Skip the pictures. Retype exactly, and only, the lines between the line holding "new: bowling pin/white" and the last line below, inclusive.

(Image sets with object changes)
-- Opening Marker --

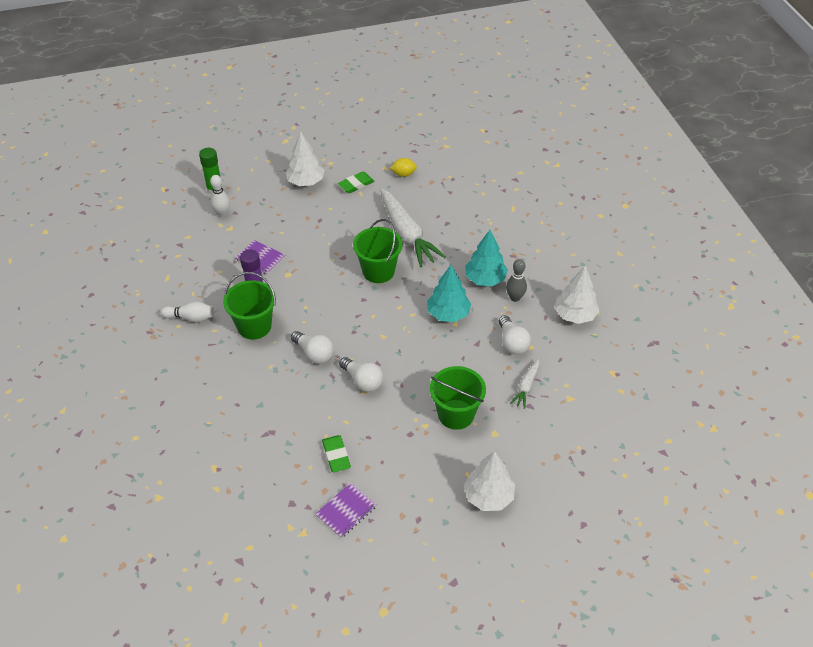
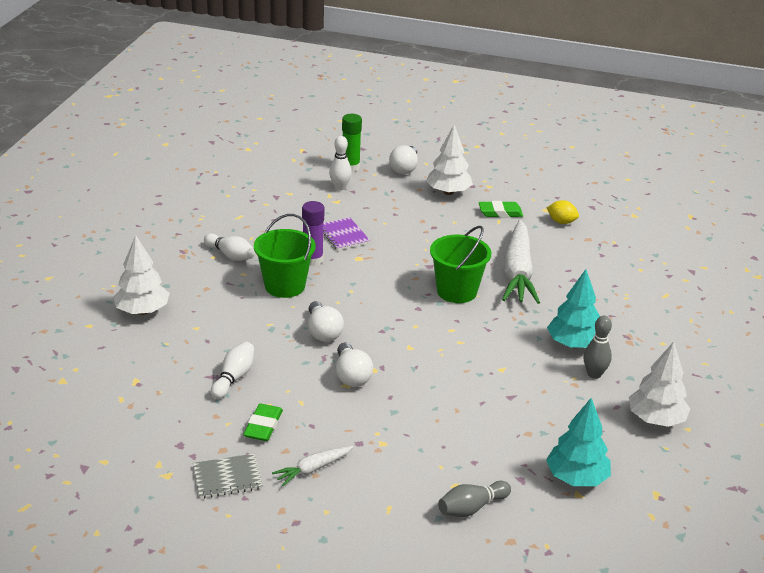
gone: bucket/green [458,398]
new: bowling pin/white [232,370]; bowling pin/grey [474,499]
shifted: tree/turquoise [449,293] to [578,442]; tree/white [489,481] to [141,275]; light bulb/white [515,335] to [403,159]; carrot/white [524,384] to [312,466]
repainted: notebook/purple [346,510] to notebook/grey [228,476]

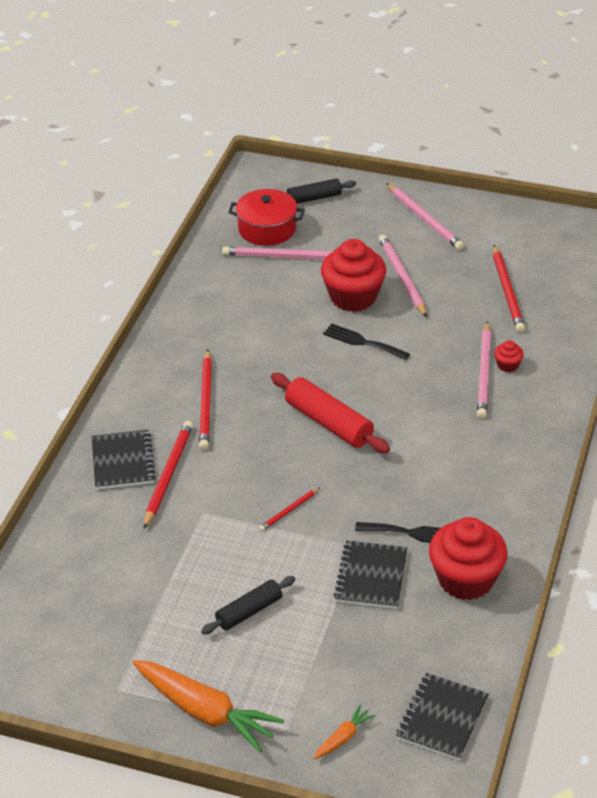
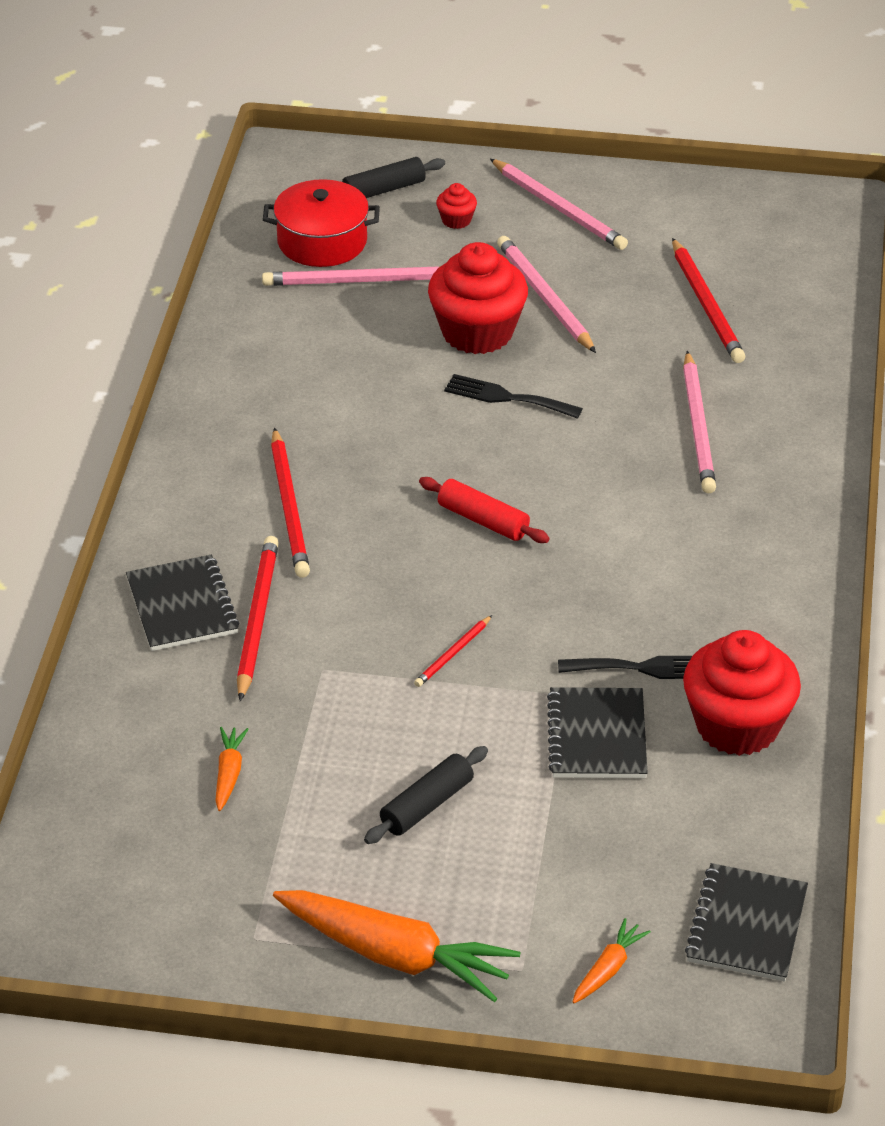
new: carrot/orange [232,769]
shifted: cupcake/red [509,356] to [456,206]
scaled: rolling pin/red [330,413] = [484,510] x0.64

-- Closing Marker --

OUTPUT FOR THIS EXERCISE |
new: bowling pin/white [232,370]; bowling pin/grey [474,499]
shifted: tree/turquoise [449,293] to [578,442]; tree/white [489,481] to [141,275]; light bulb/white [515,335] to [403,159]; carrot/white [524,384] to [312,466]
repainted: notebook/purple [346,510] to notebook/grey [228,476]

new: carrot/orange [232,769]
shifted: cupcake/red [509,356] to [456,206]
scaled: rolling pin/red [330,413] = [484,510] x0.64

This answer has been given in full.